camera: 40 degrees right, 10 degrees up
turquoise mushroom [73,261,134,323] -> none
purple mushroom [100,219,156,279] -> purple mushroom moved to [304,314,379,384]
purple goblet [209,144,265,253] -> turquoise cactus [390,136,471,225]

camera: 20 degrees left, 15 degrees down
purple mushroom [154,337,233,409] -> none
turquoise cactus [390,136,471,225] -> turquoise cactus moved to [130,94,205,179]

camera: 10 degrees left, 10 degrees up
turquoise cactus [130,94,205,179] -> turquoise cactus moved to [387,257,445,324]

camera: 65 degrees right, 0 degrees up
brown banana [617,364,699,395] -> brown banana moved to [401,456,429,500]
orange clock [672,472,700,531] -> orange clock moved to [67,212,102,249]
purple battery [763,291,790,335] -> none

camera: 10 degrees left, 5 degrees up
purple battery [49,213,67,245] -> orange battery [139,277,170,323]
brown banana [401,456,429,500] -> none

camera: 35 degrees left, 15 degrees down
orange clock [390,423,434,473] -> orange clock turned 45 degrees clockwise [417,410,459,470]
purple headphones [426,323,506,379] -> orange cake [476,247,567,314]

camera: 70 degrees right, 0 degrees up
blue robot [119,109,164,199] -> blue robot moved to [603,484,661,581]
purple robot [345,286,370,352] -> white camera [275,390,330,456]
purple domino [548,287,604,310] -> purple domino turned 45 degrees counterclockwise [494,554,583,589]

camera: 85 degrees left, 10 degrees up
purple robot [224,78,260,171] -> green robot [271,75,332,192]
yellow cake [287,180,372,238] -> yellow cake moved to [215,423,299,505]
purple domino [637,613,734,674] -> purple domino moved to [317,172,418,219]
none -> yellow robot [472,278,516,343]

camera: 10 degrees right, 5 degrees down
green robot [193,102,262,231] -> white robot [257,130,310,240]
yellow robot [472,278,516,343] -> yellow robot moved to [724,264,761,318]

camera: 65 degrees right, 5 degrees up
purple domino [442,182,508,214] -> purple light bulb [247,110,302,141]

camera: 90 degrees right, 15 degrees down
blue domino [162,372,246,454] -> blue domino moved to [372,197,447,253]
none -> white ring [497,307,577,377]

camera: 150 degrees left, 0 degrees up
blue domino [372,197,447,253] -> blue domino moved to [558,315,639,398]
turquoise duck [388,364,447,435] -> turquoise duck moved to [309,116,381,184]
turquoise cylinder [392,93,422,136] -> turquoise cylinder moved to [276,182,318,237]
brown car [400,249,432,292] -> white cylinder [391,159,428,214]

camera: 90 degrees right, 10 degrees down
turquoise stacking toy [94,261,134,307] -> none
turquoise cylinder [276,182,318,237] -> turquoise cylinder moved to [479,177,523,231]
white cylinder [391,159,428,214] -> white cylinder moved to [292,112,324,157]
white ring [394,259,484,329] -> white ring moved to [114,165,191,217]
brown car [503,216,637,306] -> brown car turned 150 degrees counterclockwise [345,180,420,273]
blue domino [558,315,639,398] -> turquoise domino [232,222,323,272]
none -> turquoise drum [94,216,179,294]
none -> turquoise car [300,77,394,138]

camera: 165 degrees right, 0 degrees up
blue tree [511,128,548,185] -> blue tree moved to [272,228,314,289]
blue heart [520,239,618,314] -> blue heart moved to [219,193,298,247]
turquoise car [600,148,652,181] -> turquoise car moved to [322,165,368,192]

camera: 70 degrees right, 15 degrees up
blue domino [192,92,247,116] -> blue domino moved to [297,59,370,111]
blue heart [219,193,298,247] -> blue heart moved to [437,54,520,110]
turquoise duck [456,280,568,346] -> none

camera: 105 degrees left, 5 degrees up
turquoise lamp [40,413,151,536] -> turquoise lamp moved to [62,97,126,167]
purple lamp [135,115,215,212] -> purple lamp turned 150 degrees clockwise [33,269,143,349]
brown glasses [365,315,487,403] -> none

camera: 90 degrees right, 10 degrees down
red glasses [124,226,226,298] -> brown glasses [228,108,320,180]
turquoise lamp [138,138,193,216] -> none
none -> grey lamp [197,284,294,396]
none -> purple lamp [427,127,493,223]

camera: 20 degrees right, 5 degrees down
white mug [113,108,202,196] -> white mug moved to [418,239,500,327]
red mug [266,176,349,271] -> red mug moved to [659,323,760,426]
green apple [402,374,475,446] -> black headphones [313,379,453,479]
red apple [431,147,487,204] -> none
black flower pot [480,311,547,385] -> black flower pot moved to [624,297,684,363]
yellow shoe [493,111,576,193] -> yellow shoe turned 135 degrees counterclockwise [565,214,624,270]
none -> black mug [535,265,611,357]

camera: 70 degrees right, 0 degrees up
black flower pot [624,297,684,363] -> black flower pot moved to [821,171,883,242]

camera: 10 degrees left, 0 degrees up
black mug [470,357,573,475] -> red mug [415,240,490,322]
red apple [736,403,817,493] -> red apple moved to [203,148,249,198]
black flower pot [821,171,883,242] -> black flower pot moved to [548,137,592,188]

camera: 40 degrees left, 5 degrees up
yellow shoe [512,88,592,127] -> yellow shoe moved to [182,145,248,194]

■ ■ ■

Exercise description => What do the lines above say from the one containing "camera: 85 degrees left, 10 degrees up" down to the one containing "camera: 90 degrees right, 15 degrees down"? Return them exactly, both end lines included, and only them.

Answer space =>
camera: 85 degrees left, 10 degrees up
purple robot [224,78,260,171] -> green robot [271,75,332,192]
yellow cake [287,180,372,238] -> yellow cake moved to [215,423,299,505]
purple domino [637,613,734,674] -> purple domino moved to [317,172,418,219]
none -> yellow robot [472,278,516,343]

camera: 10 degrees right, 5 degrees down
green robot [193,102,262,231] -> white robot [257,130,310,240]
yellow robot [472,278,516,343] -> yellow robot moved to [724,264,761,318]

camera: 65 degrees right, 5 degrees up
purple domino [442,182,508,214] -> purple light bulb [247,110,302,141]

camera: 90 degrees right, 15 degrees down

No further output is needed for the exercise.